* [WHAT IS REQUIRED]
Please output every entry below exactly as written, leaving out any pictures.

* [INPUT DATA]
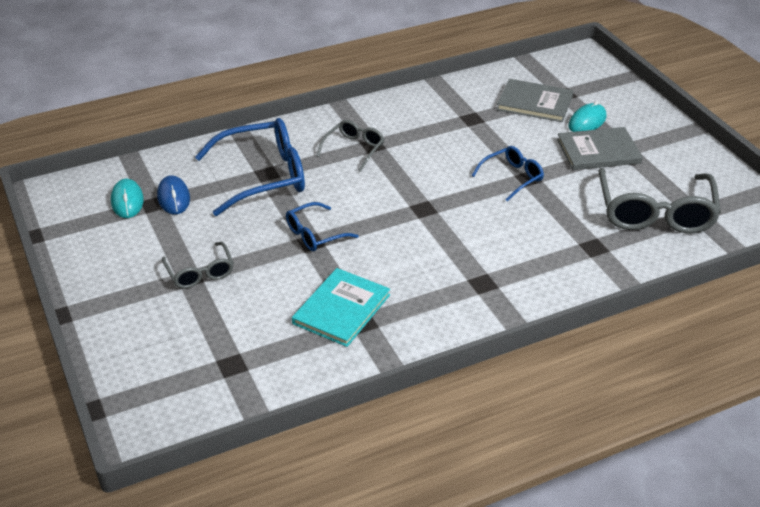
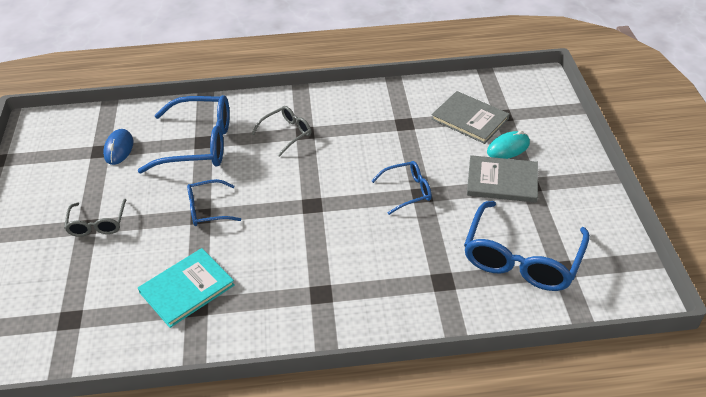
camera: 20 degrees right, 5 degrees up
turquoise mouse [111,179,144,218] -> none
grey glasses [598,168,721,234] -> blue glasses [464,201,590,291]

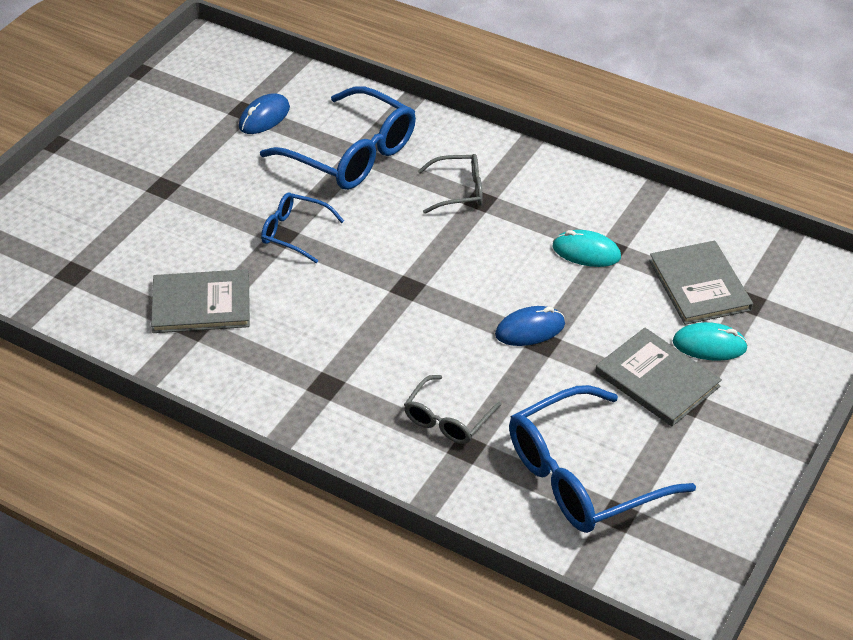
camera: 35 degrees right, 0 degrees up
grey glasses [64,199,126,237] -> grey glasses moved to [404,375,502,444]
turquoise book [138,248,235,328] -> grey book [151,269,250,333]
blue glasses [372,161,432,215] -> blue mouse [495,306,565,346]
none -> turquoise mouse [553,230,621,267]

* [TASK ANSWER]
camera: 20 degrees right, 5 degrees up
turquoise mouse [111,179,144,218] -> none
grey glasses [598,168,721,234] -> blue glasses [464,201,590,291]

camera: 35 degrees right, 0 degrees up
grey glasses [64,199,126,237] -> grey glasses moved to [404,375,502,444]
turquoise book [138,248,235,328] -> grey book [151,269,250,333]
blue glasses [372,161,432,215] -> blue mouse [495,306,565,346]
none -> turquoise mouse [553,230,621,267]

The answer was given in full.